- Brief
Where the records below reach the line containing "C2: 100nF (GND, VDD) -> 330nF (GND, VDD)", start transcribing, and end with the line containing "R3: 4.7k (VDD, XO) -> 4.7k (RESET, VDD)", exactly and with nothing else added.

- Information shown
Content starts

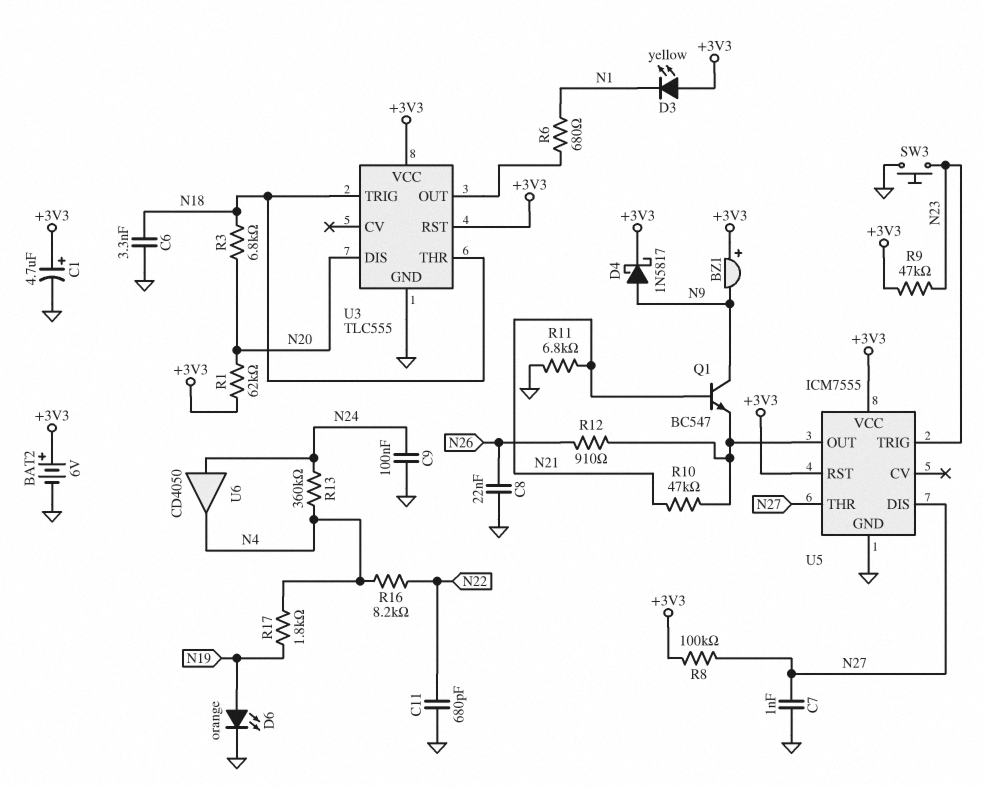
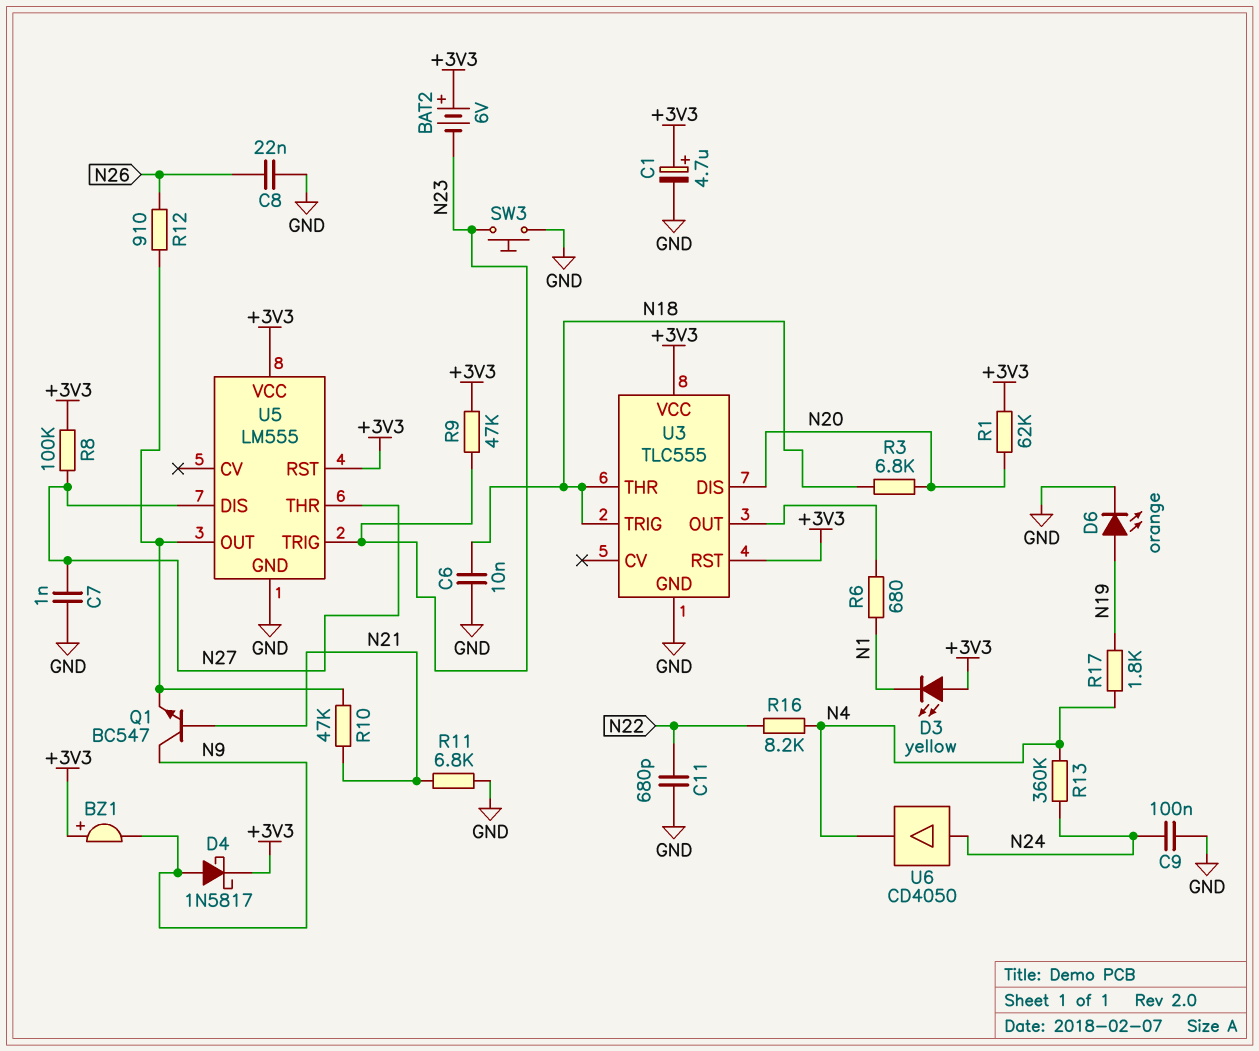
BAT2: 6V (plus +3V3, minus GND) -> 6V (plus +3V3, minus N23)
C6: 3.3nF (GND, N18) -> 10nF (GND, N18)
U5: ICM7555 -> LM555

Content ends
Content starts

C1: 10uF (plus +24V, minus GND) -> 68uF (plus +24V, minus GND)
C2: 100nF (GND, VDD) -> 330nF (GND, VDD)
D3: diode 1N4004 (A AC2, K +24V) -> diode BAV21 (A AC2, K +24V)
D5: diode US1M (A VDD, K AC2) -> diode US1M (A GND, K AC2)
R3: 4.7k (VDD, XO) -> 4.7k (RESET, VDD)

Content ends

- Written answer
C2: 100nF (GND, VDD) -> 330nF (GND, VDD)
D3: diode 1N4004 (A AC2, K +24V) -> diode BAV21 (A AC2, K +24V)
D5: diode US1M (A VDD, K AC2) -> diode US1M (A GND, K AC2)
R3: 4.7k (VDD, XO) -> 4.7k (RESET, VDD)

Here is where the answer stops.